Restate the whole of the data verbatim, omitting nothing.

Stored data entries:
*** Begin section ***
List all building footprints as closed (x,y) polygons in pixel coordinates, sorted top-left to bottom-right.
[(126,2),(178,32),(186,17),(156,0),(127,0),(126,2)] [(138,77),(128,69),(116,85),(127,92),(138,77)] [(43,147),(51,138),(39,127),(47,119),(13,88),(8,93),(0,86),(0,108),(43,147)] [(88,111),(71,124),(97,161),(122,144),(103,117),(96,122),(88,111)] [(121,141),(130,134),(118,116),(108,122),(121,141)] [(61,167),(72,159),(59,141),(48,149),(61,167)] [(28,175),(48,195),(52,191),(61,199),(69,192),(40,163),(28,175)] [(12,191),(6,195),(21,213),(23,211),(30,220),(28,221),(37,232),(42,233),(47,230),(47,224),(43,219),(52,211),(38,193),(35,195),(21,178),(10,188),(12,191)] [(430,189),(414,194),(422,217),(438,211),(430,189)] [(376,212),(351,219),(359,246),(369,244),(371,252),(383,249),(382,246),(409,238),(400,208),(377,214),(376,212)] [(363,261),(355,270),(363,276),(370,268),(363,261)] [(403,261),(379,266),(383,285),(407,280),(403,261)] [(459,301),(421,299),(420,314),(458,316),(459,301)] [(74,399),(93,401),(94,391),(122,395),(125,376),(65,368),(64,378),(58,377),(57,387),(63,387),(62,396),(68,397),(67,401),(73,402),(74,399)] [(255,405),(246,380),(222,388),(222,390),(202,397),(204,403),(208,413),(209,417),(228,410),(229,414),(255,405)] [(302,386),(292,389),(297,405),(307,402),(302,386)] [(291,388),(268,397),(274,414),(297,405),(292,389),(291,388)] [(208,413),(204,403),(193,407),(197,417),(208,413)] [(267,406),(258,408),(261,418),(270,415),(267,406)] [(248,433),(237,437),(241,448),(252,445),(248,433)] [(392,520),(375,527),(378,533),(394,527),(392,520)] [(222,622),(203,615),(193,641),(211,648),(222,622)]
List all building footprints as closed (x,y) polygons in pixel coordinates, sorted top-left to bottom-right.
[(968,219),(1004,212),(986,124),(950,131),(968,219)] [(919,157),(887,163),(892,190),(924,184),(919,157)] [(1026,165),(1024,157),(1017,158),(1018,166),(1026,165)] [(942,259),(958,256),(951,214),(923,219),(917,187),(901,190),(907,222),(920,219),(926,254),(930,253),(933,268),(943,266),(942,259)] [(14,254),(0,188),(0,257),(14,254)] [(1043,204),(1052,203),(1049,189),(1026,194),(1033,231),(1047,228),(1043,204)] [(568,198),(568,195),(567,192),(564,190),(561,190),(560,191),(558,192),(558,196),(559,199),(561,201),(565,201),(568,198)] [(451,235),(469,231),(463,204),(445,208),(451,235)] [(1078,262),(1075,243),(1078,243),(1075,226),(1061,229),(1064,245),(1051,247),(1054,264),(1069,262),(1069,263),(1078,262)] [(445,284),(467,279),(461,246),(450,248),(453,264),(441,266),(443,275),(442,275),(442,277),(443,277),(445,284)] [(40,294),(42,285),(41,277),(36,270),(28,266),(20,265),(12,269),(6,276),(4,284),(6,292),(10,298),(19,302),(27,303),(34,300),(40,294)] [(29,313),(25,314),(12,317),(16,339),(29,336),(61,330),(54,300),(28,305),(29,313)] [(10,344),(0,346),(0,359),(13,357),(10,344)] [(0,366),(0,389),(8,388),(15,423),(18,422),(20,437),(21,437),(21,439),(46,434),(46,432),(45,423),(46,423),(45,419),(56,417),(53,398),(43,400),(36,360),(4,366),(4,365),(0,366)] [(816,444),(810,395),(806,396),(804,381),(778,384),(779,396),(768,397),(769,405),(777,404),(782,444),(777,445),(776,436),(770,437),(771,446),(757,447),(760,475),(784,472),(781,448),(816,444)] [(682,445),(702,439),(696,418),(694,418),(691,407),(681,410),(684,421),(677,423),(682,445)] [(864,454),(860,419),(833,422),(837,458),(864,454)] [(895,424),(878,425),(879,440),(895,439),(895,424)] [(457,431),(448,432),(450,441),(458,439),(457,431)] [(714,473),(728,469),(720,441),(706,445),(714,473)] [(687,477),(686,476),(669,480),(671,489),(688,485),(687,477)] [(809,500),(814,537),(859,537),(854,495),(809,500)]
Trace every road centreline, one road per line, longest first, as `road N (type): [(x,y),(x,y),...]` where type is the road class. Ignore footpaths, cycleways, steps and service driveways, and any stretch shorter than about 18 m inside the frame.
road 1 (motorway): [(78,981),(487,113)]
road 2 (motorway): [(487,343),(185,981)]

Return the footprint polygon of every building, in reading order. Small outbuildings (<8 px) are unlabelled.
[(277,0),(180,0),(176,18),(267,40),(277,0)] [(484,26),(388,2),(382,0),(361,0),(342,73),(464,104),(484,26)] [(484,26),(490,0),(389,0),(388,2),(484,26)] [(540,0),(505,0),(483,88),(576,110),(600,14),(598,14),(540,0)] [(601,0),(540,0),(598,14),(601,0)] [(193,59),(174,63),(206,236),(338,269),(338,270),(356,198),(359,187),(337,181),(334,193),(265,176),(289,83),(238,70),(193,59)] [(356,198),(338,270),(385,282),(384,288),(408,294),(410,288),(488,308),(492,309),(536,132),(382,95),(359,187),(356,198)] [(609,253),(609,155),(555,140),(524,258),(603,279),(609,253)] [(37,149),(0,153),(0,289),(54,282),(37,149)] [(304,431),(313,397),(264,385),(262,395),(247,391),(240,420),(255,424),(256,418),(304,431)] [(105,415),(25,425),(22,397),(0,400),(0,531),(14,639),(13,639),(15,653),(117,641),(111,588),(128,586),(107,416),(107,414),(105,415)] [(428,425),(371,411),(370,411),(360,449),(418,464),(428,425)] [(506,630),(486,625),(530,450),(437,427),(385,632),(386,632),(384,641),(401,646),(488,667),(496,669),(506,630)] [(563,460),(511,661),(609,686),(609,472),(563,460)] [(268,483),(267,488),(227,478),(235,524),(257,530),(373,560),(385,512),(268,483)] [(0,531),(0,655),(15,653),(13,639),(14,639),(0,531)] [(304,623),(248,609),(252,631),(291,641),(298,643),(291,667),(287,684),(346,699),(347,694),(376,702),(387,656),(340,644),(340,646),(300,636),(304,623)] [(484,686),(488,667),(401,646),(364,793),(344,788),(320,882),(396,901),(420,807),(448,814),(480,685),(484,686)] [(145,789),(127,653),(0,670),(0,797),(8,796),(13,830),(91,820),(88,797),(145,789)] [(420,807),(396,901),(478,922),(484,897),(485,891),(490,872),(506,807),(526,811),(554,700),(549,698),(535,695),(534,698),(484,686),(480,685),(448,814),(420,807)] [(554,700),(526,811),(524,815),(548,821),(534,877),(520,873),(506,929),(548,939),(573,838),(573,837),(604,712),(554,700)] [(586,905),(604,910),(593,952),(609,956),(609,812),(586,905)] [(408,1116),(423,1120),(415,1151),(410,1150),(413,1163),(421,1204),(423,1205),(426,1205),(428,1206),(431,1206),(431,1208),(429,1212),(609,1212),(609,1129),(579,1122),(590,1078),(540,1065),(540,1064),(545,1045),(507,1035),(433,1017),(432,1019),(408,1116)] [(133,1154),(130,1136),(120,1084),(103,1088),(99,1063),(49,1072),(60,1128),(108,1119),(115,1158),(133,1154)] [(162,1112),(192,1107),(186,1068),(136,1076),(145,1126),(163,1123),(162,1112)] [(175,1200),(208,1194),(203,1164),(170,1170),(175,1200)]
*** End section ***
_Reply:_
List all building footprints as closed (x,y) polygons in pixel coordinates, sorted top-left to bottom-right.
[(126,2),(178,32),(186,17),(156,0),(127,0),(126,2)] [(138,77),(128,69),(116,85),(127,92),(138,77)] [(43,147),(51,138),(39,127),(47,119),(13,88),(8,93),(0,86),(0,108),(43,147)] [(88,111),(71,124),(97,161),(122,144),(103,117),(96,122),(88,111)] [(121,141),(130,134),(118,116),(108,122),(121,141)] [(61,167),(72,159),(59,141),(48,149),(61,167)] [(28,175),(48,195),(52,191),(61,199),(69,192),(40,163),(28,175)] [(12,191),(6,195),(21,213),(23,211),(30,220),(28,221),(37,232),(42,233),(47,230),(47,224),(43,219),(52,211),(38,193),(35,195),(21,178),(10,188),(12,191)] [(430,189),(414,194),(422,217),(438,211),(430,189)] [(376,212),(351,219),(359,246),(369,244),(371,252),(383,249),(382,246),(409,238),(400,208),(377,214),(376,212)] [(363,261),(355,270),(363,276),(370,268),(363,261)] [(403,261),(379,266),(383,285),(407,280),(403,261)] [(459,301),(421,299),(420,314),(458,316),(459,301)] [(74,399),(93,401),(94,391),(122,395),(125,376),(65,368),(64,378),(58,377),(57,387),(63,387),(62,396),(68,397),(67,401),(73,402),(74,399)] [(255,405),(246,380),(222,388),(222,390),(202,397),(204,403),(208,413),(209,417),(228,410),(229,414),(255,405)] [(302,386),(292,389),(297,405),(307,402),(302,386)] [(291,388),(268,397),(274,414),(297,405),(292,389),(291,388)] [(208,413),(204,403),(193,407),(197,417),(208,413)] [(267,406),(258,408),(261,418),(270,415),(267,406)] [(248,433),(237,437),(241,448),(252,445),(248,433)] [(392,520),(375,527),(378,533),(394,527),(392,520)] [(222,622),(203,615),(193,641),(211,648),(222,622)]
List all building footprints as closed (x,y) polygons in pixel coordinates, sorted top-left to bottom-right.
[(968,219),(1004,212),(986,124),(950,131),(968,219)] [(919,157),(887,163),(892,190),(924,184),(919,157)] [(1026,165),(1024,157),(1017,158),(1018,166),(1026,165)] [(942,259),(958,256),(951,214),(923,219),(917,187),(901,190),(907,222),(920,219),(926,254),(930,253),(933,268),(943,266),(942,259)] [(14,254),(0,188),(0,257),(14,254)] [(1043,204),(1052,203),(1049,189),(1026,194),(1033,231),(1047,228),(1043,204)] [(568,198),(568,195),(567,192),(564,190),(561,190),(560,191),(558,192),(558,196),(559,199),(561,201),(565,201),(568,198)] [(451,235),(469,231),(463,204),(445,208),(451,235)] [(1078,262),(1075,243),(1078,243),(1075,226),(1061,229),(1064,245),(1051,247),(1054,264),(1069,262),(1069,263),(1078,262)] [(445,284),(467,279),(461,246),(450,248),(453,264),(441,266),(443,275),(442,275),(442,277),(443,277),(445,284)] [(40,294),(42,285),(41,277),(36,270),(28,266),(20,265),(12,269),(6,276),(4,284),(6,292),(10,298),(19,302),(27,303),(34,300),(40,294)] [(29,313),(25,314),(12,317),(16,339),(29,336),(61,330),(54,300),(28,305),(29,313)] [(10,344),(0,346),(0,359),(13,357),(10,344)] [(0,366),(0,389),(8,388),(15,423),(18,422),(20,437),(21,437),(21,439),(46,434),(46,432),(45,423),(46,423),(45,419),(56,417),(53,398),(43,400),(36,360),(4,366),(4,365),(0,366)] [(816,444),(810,395),(806,396),(804,381),(778,384),(779,396),(768,397),(769,405),(777,404),(782,444),(777,445),(776,436),(770,437),(771,446),(757,447),(760,475),(784,472),(781,448),(816,444)] [(682,445),(702,439),(696,418),(694,418),(691,407),(681,410),(684,421),(677,423),(682,445)] [(864,454),(860,419),(833,422),(837,458),(864,454)] [(895,424),(878,425),(879,440),(895,439),(895,424)] [(457,431),(448,432),(450,441),(458,439),(457,431)] [(714,473),(728,469),(720,441),(706,445),(714,473)] [(687,477),(686,476),(669,480),(671,489),(688,485),(687,477)] [(809,500),(814,537),(859,537),(854,495),(809,500)]
Trace every road centreline, one road per line, longest first, as `road N (type): [(x,y),(x,y),...]` where type is the road class. Ignore footpaths, cycleways, steps and service driveways, and any stretch shorter than about 18 m inside the frame.
road 1 (motorway): [(78,981),(487,113)]
road 2 (motorway): [(487,343),(185,981)]

Return the footprint polygon of every building, in reading order. Small outbuildings (<8 px) are unlabelled.
[(277,0),(180,0),(176,18),(267,40),(277,0)] [(484,26),(388,2),(382,0),(361,0),(342,73),(464,104),(484,26)] [(484,26),(490,0),(389,0),(388,2),(484,26)] [(540,0),(505,0),(483,88),(576,110),(600,14),(598,14),(540,0)] [(601,0),(540,0),(598,14),(601,0)] [(193,59),(174,63),(206,236),(338,269),(338,270),(356,198),(359,187),(337,181),(334,193),(265,176),(289,83),(238,70),(193,59)] [(356,198),(338,270),(385,282),(384,288),(408,294),(410,288),(488,308),(492,309),(536,132),(382,95),(359,187),(356,198)] [(609,253),(609,155),(555,140),(524,258),(603,279),(609,253)] [(37,149),(0,153),(0,289),(54,282),(37,149)] [(304,431),(313,397),(264,385),(262,395),(247,391),(240,420),(255,424),(256,418),(304,431)] [(105,415),(25,425),(22,397),(0,400),(0,531),(14,639),(13,639),(15,653),(117,641),(111,588),(128,586),(107,416),(107,414),(105,415)] [(428,425),(371,411),(370,411),(360,449),(418,464),(428,425)] [(506,630),(486,625),(530,450),(437,427),(385,632),(386,632),(384,641),(401,646),(488,667),(496,669),(506,630)] [(563,460),(511,661),(609,686),(609,472),(563,460)] [(268,483),(267,488),(227,478),(235,524),(257,530),(373,560),(385,512),(268,483)] [(0,531),(0,655),(15,653),(13,639),(14,639),(0,531)] [(304,623),(248,609),(252,631),(291,641),(298,643),(291,667),(287,684),(346,699),(347,694),(376,702),(387,656),(340,644),(340,646),(300,636),(304,623)] [(484,686),(488,667),(401,646),(364,793),(344,788),(320,882),(396,901),(420,807),(448,814),(480,685),(484,686)] [(145,789),(127,653),(0,670),(0,797),(8,796),(13,830),(91,820),(88,797),(145,789)] [(420,807),(396,901),(478,922),(484,897),(485,891),(490,872),(506,807),(526,811),(554,700),(549,698),(535,695),(534,698),(484,686),(480,685),(448,814),(420,807)] [(554,700),(526,811),(524,815),(548,821),(534,877),(520,873),(506,929),(548,939),(573,838),(573,837),(604,712),(554,700)] [(586,905),(604,910),(593,952),(609,956),(609,812),(586,905)] [(408,1116),(423,1120),(415,1151),(410,1150),(413,1163),(421,1204),(423,1205),(426,1205),(428,1206),(431,1206),(431,1208),(429,1212),(609,1212),(609,1129),(579,1122),(590,1078),(540,1065),(540,1064),(545,1045),(507,1035),(433,1017),(432,1019),(408,1116)] [(133,1154),(130,1136),(120,1084),(103,1088),(99,1063),(49,1072),(60,1128),(108,1119),(115,1158),(133,1154)] [(162,1112),(192,1107),(186,1068),(136,1076),(145,1126),(163,1123),(162,1112)] [(175,1200),(208,1194),(203,1164),(170,1170),(175,1200)]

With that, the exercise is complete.